Prompt:
For the listing that follows, give again exactly the lines from the one with "black hexagon: (230, 298)" to the one with "red cross: (57, 34) -> (48, 13), moved", including both.

•••••

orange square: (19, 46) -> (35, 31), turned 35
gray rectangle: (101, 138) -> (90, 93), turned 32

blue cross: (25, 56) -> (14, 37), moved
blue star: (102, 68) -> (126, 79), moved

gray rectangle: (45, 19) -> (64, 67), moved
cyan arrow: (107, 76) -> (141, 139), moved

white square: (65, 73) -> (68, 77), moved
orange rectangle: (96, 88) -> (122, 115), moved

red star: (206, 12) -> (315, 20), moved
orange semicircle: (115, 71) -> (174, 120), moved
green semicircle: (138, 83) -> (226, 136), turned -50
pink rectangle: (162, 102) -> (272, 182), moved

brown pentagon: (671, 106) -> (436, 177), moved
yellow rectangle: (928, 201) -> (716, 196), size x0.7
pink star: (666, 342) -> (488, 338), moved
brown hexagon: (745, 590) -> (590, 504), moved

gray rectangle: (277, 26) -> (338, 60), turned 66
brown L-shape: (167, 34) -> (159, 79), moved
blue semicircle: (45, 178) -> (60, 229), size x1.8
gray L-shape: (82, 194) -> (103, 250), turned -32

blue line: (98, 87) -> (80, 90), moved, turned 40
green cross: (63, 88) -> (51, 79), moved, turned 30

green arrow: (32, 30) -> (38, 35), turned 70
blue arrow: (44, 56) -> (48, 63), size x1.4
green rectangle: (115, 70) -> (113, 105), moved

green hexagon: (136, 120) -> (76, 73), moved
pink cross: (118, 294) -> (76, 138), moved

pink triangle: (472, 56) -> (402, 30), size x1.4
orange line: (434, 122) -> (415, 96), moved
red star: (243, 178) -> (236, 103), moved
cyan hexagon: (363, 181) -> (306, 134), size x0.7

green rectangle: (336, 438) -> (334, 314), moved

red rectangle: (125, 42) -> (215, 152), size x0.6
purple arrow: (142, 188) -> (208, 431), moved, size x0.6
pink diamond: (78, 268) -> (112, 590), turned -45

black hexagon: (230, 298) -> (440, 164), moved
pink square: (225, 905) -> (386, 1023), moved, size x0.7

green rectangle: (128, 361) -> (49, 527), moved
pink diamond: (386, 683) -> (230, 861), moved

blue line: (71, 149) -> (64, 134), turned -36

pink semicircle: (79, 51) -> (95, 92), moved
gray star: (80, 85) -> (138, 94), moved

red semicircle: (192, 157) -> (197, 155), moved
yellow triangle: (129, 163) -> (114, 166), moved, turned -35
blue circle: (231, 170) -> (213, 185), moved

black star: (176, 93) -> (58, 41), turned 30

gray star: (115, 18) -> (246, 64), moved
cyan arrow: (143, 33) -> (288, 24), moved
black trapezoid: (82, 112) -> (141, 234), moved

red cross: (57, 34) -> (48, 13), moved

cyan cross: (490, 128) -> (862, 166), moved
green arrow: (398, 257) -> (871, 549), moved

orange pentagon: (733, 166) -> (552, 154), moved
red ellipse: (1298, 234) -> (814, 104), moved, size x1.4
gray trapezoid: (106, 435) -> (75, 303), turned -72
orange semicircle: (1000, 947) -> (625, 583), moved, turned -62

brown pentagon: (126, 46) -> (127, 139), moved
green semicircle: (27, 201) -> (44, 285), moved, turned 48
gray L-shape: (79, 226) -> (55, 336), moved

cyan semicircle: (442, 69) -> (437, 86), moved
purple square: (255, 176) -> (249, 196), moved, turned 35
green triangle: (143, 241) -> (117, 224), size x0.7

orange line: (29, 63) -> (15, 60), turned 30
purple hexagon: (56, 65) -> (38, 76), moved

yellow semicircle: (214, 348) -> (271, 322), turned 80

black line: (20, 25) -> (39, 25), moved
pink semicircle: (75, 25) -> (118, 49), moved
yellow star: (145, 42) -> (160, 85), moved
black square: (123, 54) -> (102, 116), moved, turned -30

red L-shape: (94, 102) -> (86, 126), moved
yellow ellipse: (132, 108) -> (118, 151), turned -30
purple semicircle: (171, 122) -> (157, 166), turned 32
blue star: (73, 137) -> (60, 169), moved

•••••

Task answer:
black hexagon: (230, 298) -> (440, 164), moved
pink square: (225, 905) -> (386, 1023), moved, size x0.7

green rectangle: (128, 361) -> (49, 527), moved
pink diamond: (386, 683) -> (230, 861), moved

blue line: (71, 149) -> (64, 134), turned -36

pink semicircle: (79, 51) -> (95, 92), moved
gray star: (80, 85) -> (138, 94), moved

red semicircle: (192, 157) -> (197, 155), moved
yellow triangle: (129, 163) -> (114, 166), moved, turned -35
blue circle: (231, 170) -> (213, 185), moved

black star: (176, 93) -> (58, 41), turned 30

gray star: (115, 18) -> (246, 64), moved
cyan arrow: (143, 33) -> (288, 24), moved
black trapezoid: (82, 112) -> (141, 234), moved

red cross: (57, 34) -> (48, 13), moved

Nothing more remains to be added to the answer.